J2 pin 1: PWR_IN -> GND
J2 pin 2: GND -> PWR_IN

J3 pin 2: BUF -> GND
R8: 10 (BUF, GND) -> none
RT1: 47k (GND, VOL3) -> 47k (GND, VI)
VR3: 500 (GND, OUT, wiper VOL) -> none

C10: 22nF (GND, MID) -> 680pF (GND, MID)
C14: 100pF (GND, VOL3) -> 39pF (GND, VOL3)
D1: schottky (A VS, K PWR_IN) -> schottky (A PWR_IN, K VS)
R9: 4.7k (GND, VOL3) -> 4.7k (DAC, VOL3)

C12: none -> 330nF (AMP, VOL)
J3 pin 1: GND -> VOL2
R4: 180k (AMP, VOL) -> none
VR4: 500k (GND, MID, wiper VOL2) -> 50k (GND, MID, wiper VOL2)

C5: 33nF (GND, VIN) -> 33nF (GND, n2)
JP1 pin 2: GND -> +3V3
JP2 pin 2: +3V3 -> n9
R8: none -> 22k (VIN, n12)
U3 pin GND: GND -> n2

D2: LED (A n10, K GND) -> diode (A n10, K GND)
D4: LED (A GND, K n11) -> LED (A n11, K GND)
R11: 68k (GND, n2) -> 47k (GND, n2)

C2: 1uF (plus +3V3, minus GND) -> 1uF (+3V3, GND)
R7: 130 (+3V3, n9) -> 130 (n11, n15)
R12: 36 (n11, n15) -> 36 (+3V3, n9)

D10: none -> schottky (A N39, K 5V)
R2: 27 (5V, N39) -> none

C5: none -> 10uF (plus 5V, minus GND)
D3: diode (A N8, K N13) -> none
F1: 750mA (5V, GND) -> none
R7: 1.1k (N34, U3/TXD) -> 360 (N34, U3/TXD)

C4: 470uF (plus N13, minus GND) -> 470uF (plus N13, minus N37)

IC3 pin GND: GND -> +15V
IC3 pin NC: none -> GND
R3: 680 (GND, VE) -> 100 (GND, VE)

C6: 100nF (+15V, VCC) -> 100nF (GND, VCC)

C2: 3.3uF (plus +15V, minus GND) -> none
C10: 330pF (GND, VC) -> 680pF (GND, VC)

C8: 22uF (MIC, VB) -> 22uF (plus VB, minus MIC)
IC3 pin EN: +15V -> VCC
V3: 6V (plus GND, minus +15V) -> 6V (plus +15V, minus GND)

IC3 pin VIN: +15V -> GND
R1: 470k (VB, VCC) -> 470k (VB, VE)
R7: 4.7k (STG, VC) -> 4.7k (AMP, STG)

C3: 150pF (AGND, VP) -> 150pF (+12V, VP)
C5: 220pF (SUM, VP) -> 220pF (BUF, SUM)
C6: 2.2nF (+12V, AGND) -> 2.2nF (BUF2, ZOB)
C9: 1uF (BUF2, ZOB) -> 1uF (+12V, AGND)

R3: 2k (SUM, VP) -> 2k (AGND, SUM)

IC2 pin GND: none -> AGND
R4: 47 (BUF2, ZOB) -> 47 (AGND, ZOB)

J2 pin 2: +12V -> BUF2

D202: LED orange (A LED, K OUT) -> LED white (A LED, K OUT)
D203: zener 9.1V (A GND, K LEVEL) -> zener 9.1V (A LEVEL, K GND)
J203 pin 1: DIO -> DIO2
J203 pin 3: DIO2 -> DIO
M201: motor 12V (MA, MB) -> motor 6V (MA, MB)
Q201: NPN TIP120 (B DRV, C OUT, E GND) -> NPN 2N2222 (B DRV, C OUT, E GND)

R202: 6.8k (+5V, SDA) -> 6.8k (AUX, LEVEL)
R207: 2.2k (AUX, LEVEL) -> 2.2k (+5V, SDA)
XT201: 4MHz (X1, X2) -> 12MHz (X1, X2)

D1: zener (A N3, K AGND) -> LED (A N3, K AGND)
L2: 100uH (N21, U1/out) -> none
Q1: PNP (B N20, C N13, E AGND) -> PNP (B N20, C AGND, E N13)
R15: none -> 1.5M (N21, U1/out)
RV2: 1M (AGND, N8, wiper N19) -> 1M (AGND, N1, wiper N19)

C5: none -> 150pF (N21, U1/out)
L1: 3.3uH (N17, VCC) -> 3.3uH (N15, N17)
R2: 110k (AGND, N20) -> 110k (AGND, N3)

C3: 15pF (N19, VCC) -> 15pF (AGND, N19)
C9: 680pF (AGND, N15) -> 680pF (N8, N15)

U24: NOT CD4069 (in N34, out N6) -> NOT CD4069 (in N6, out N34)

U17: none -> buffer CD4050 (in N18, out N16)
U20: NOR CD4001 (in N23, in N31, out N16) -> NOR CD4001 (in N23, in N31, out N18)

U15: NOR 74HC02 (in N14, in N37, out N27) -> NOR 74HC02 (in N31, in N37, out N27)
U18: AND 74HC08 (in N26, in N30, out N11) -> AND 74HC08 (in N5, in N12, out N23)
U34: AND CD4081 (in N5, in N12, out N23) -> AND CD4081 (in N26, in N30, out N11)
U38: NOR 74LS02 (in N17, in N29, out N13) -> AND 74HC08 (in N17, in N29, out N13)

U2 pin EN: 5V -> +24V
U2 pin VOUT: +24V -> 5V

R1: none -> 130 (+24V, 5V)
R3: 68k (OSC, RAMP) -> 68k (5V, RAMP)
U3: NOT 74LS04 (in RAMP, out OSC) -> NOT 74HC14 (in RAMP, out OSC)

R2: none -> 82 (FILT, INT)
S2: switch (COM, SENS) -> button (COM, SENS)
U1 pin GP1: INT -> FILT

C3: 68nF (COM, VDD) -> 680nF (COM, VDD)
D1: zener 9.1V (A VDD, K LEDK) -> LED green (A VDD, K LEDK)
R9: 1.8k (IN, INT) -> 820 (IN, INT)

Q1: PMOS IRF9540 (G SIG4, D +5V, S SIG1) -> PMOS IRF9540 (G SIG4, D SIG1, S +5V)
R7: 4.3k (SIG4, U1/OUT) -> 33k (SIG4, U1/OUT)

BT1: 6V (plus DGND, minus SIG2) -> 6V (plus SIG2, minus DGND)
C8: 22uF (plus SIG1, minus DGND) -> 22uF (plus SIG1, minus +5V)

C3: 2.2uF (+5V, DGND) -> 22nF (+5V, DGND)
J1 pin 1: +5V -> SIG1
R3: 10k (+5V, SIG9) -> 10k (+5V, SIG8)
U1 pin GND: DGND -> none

[Task details] Each line in the listing where the word "plus" is found is to be copied.

[Expected output]
C2: 1uF (plus +3V3, minus GND) -> 1uF (+3V3, GND)
C5: none -> 10uF (plus 5V, minus GND)
C4: 470uF (plus N13, minus GND) -> 470uF (plus N13, minus N37)
C2: 3.3uF (plus +15V, minus GND) -> none
C8: 22uF (MIC, VB) -> 22uF (plus VB, minus MIC)
V3: 6V (plus GND, minus +15V) -> 6V (plus +15V, minus GND)
BT1: 6V (plus DGND, minus SIG2) -> 6V (plus SIG2, minus DGND)
C8: 22uF (plus SIG1, minus DGND) -> 22uF (plus SIG1, minus +5V)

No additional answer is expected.